- [YOUR INSTRUCTIONS]:
Which of the lines below hold "purple"? Please return each one.

%%

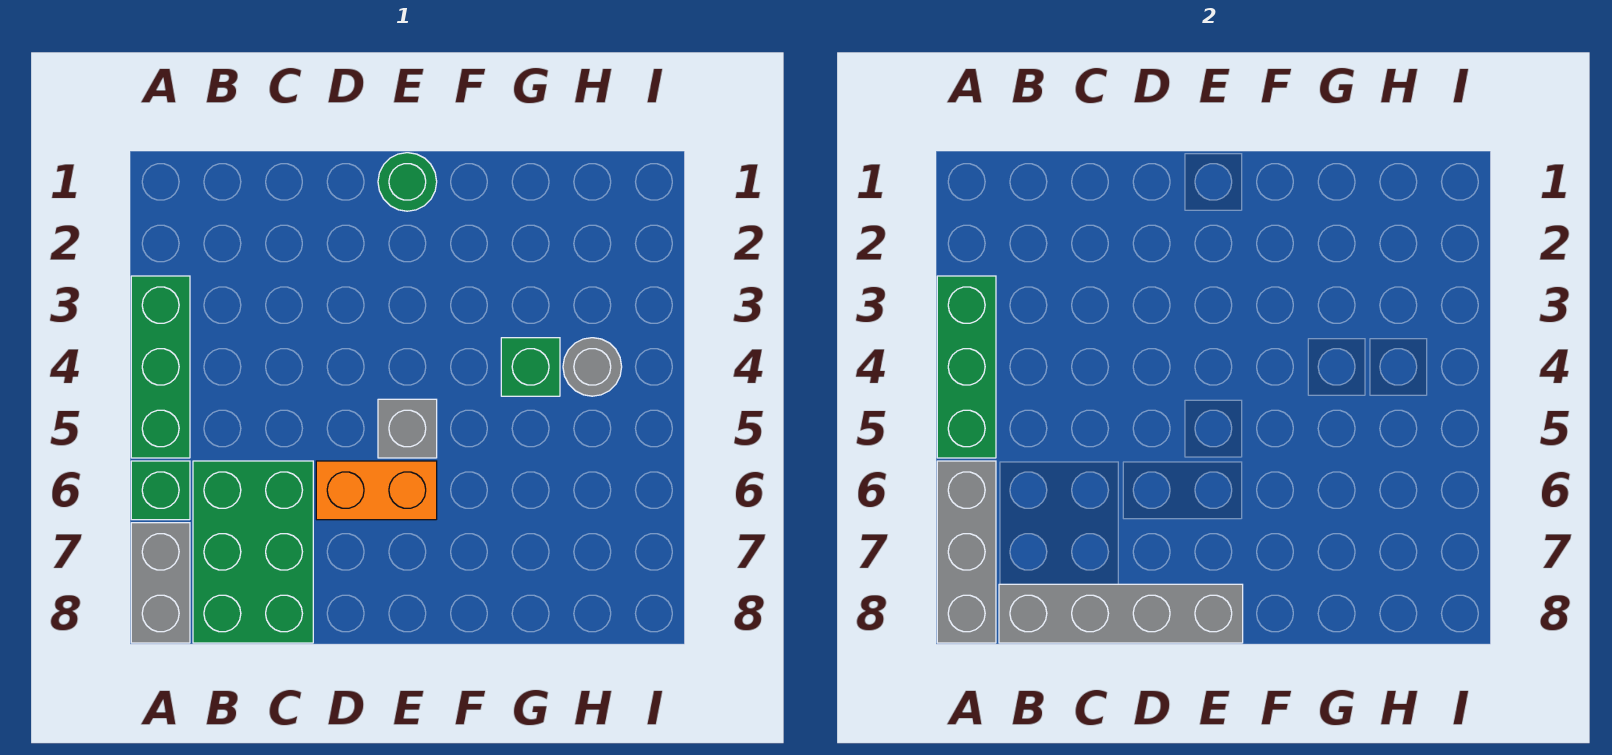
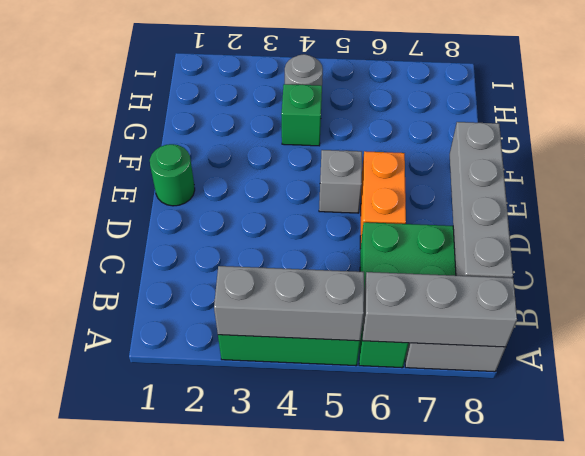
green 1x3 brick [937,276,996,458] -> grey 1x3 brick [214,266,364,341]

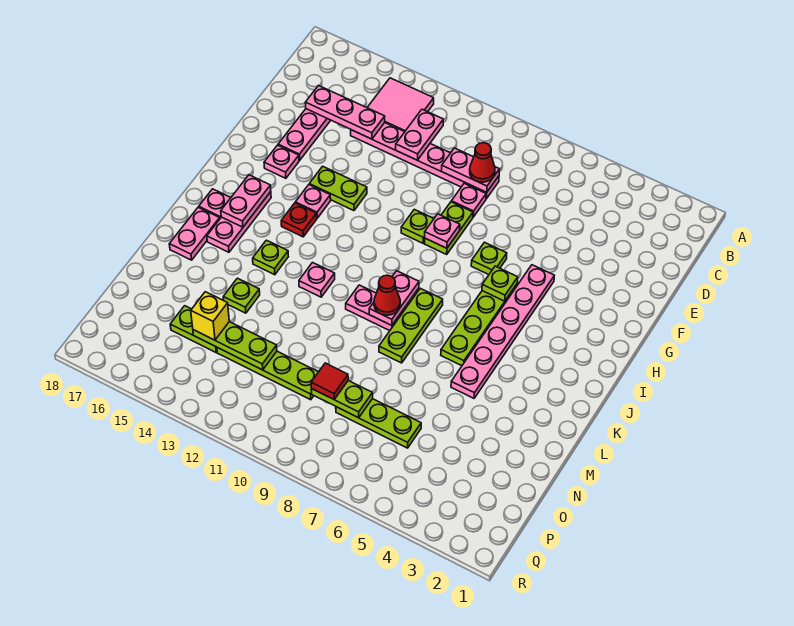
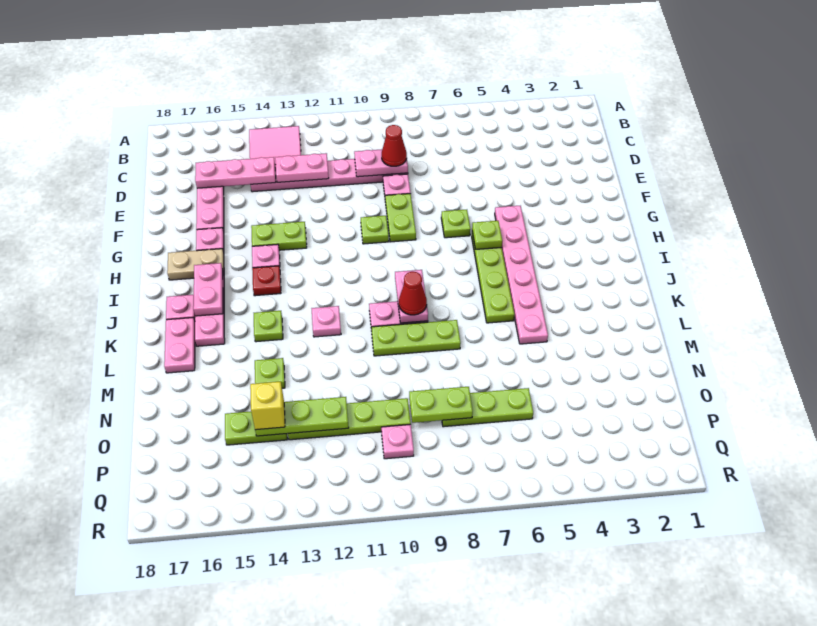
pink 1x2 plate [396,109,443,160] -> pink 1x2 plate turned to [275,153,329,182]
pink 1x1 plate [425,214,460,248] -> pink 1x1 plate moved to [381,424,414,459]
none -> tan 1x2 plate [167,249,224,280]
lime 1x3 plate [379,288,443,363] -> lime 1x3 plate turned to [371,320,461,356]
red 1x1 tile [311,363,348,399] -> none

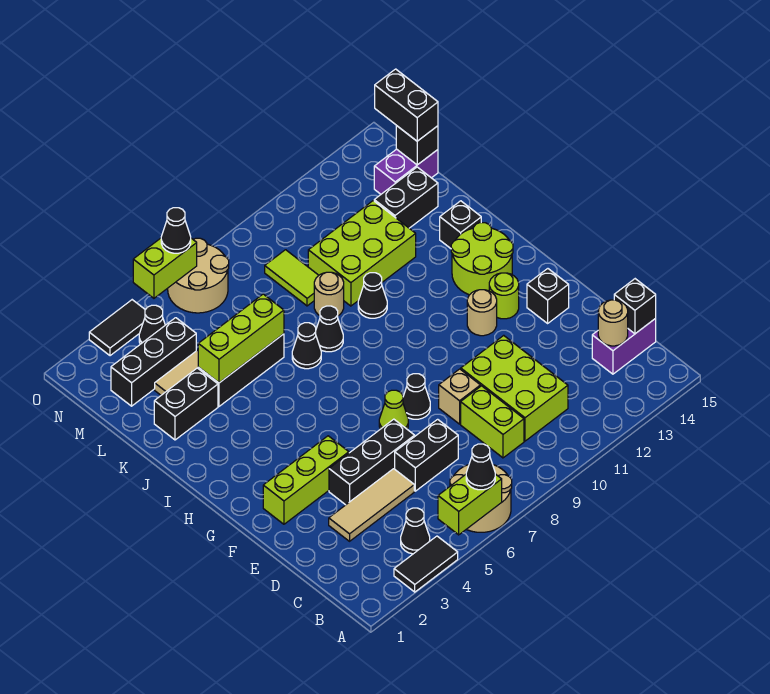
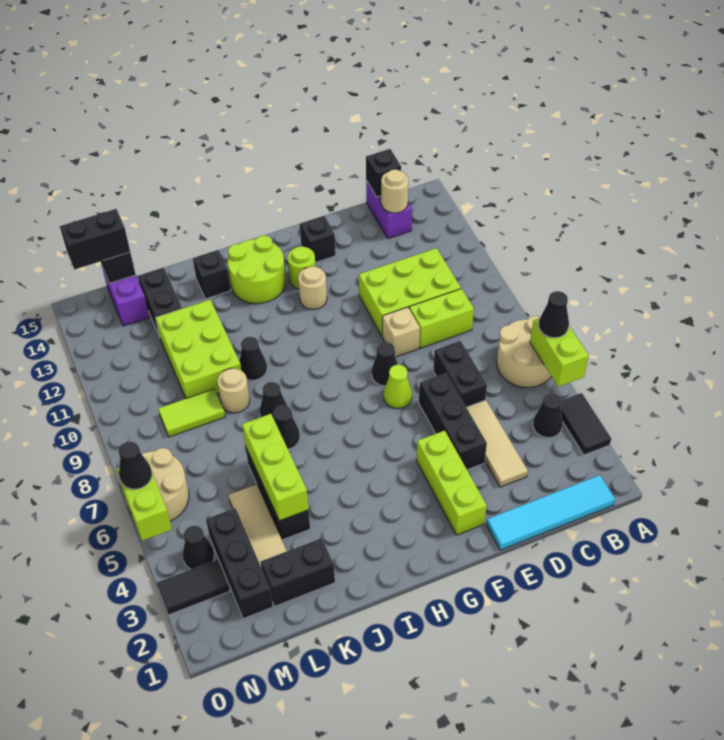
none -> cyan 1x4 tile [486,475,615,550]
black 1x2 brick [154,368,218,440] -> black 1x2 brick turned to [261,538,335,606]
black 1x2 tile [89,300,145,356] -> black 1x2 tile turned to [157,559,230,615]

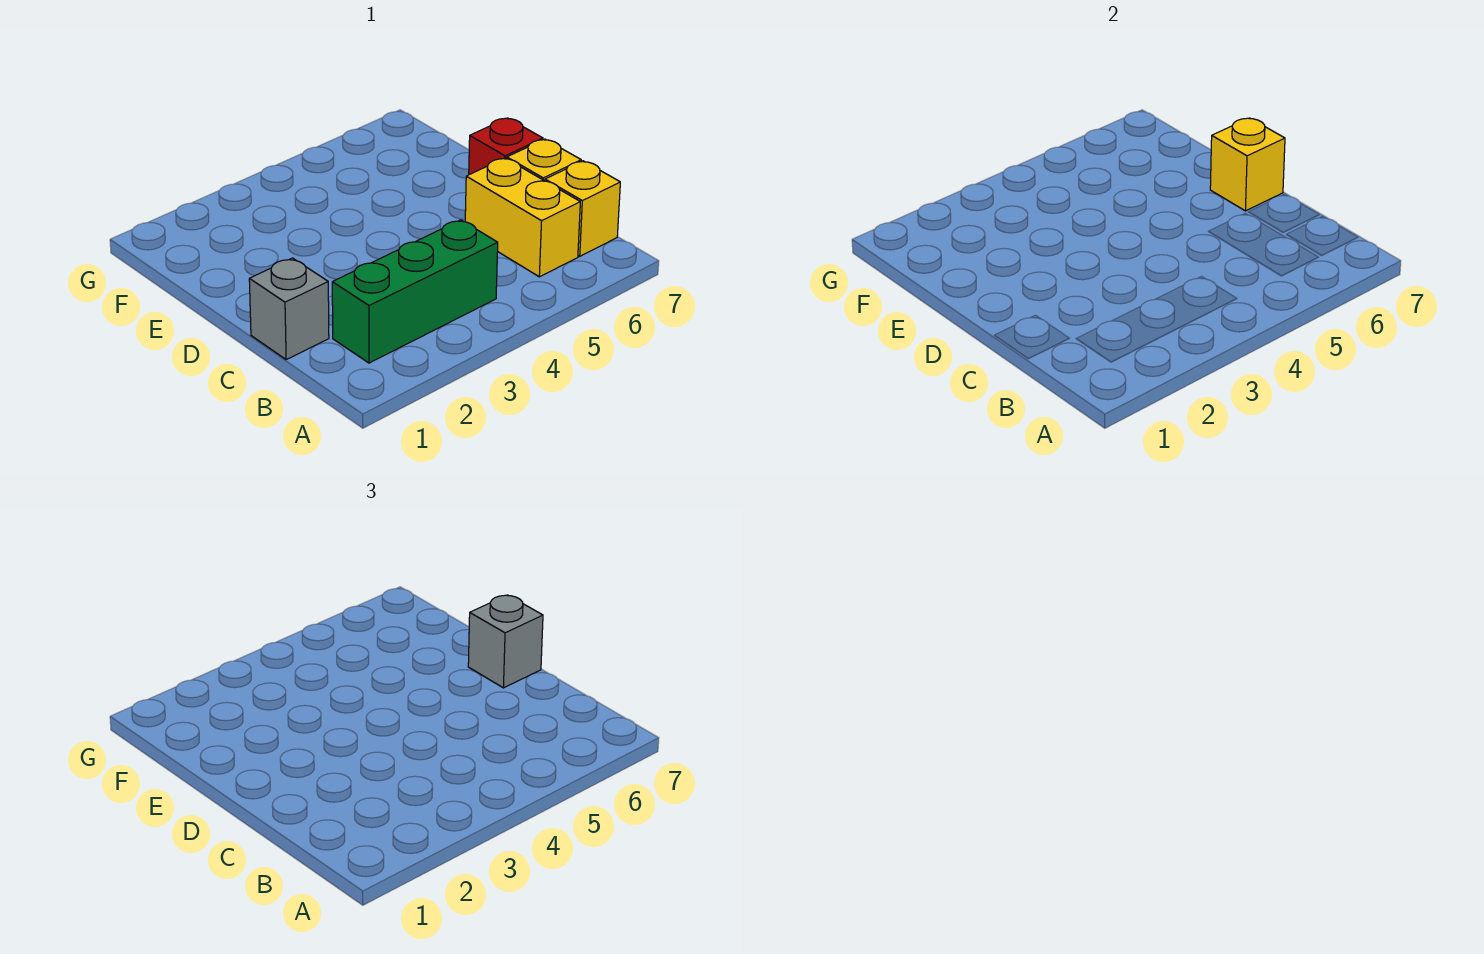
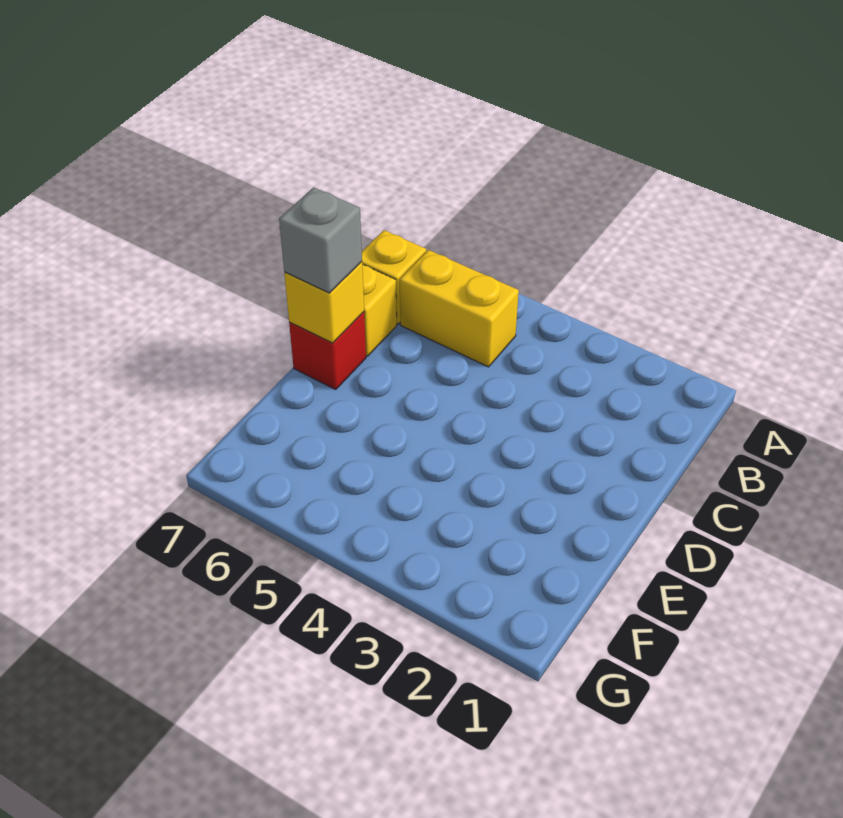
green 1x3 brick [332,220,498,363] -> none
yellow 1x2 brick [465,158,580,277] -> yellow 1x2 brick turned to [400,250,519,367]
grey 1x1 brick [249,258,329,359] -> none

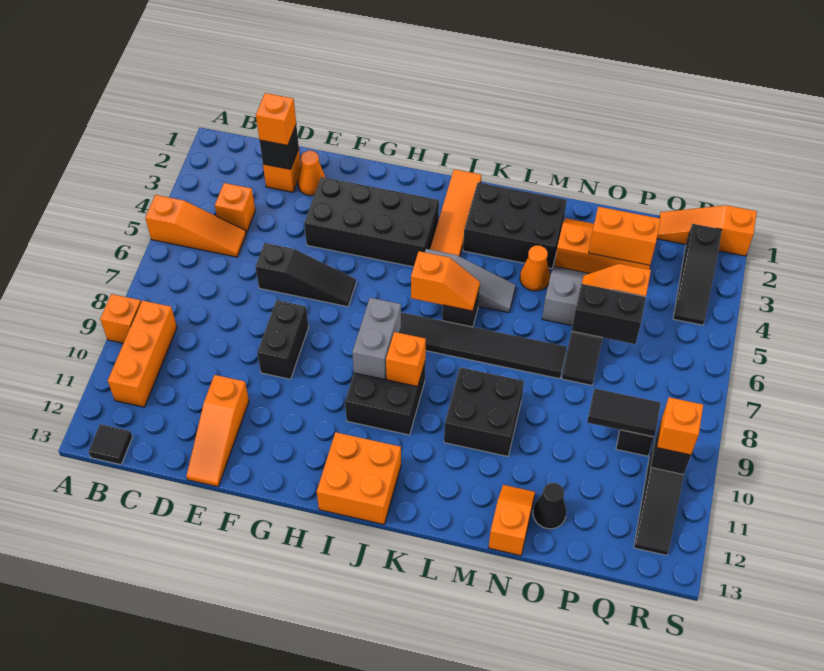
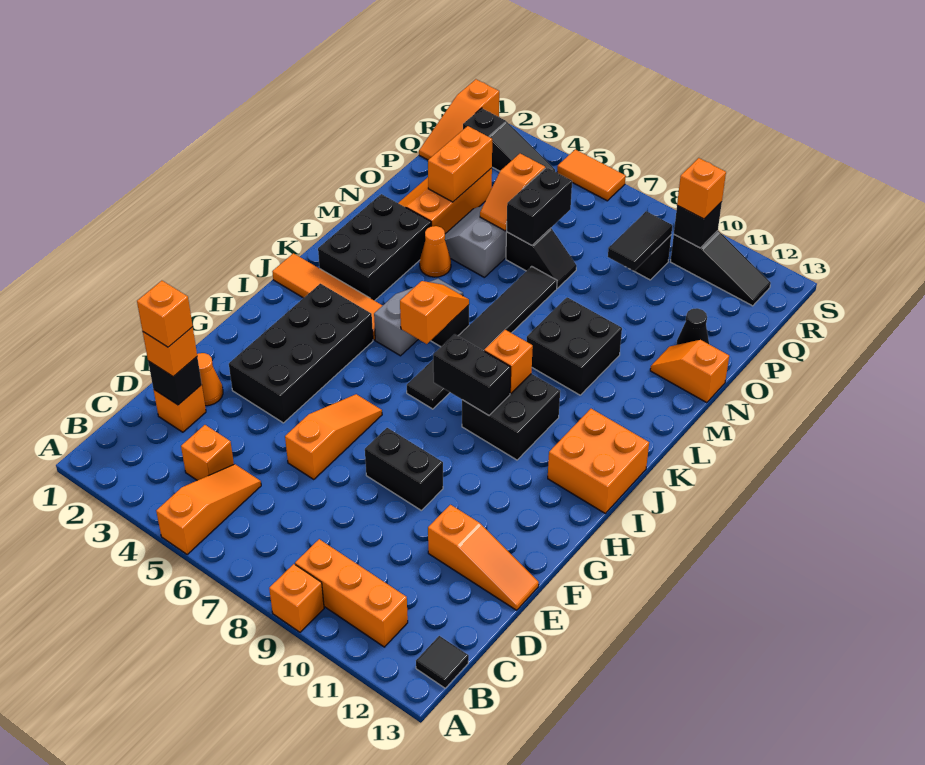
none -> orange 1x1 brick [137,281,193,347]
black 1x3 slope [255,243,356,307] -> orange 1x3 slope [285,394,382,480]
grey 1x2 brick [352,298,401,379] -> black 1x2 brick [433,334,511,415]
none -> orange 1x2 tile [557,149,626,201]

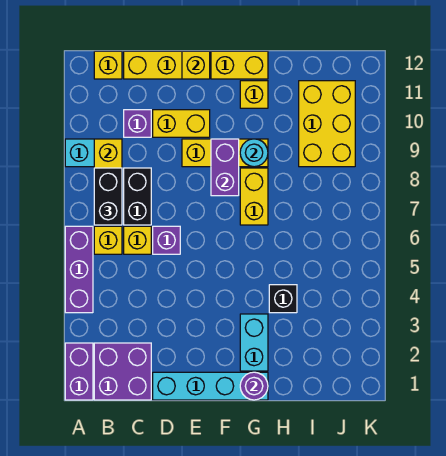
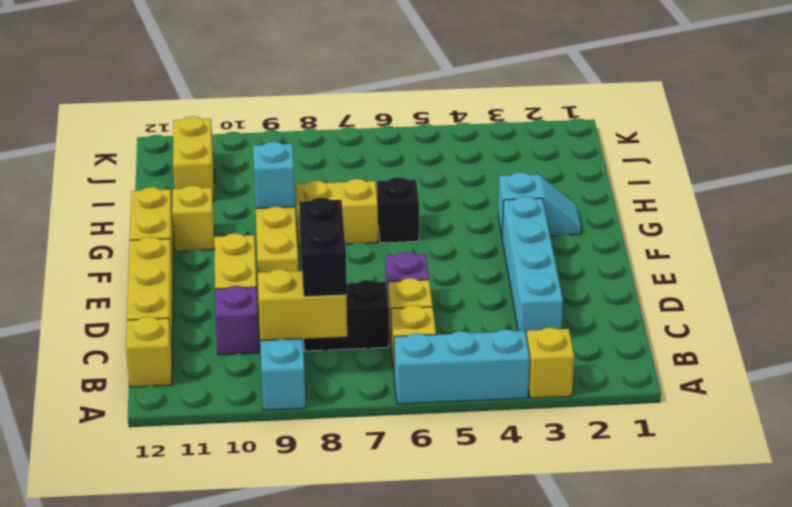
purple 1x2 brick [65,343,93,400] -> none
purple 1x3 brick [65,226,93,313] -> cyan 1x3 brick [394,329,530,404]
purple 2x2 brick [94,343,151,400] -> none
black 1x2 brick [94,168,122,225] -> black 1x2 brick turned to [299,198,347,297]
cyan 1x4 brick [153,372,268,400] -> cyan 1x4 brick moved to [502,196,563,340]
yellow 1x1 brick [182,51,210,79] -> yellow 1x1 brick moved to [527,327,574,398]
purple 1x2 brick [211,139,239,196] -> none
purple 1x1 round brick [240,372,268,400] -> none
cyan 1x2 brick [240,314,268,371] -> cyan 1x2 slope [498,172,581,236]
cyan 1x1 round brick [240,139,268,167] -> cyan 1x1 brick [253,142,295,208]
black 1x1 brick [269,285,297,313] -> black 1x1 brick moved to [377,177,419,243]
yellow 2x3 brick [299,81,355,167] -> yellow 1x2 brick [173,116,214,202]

%%

- [EXERCISE RESPONSE]:
purple 1x2 brick [65,343,93,400] -> none
purple 1x3 brick [65,226,93,313] -> cyan 1x3 brick [394,329,530,404]
purple 2x2 brick [94,343,151,400] -> none
purple 1x2 brick [211,139,239,196] -> none
purple 1x1 round brick [240,372,268,400] -> none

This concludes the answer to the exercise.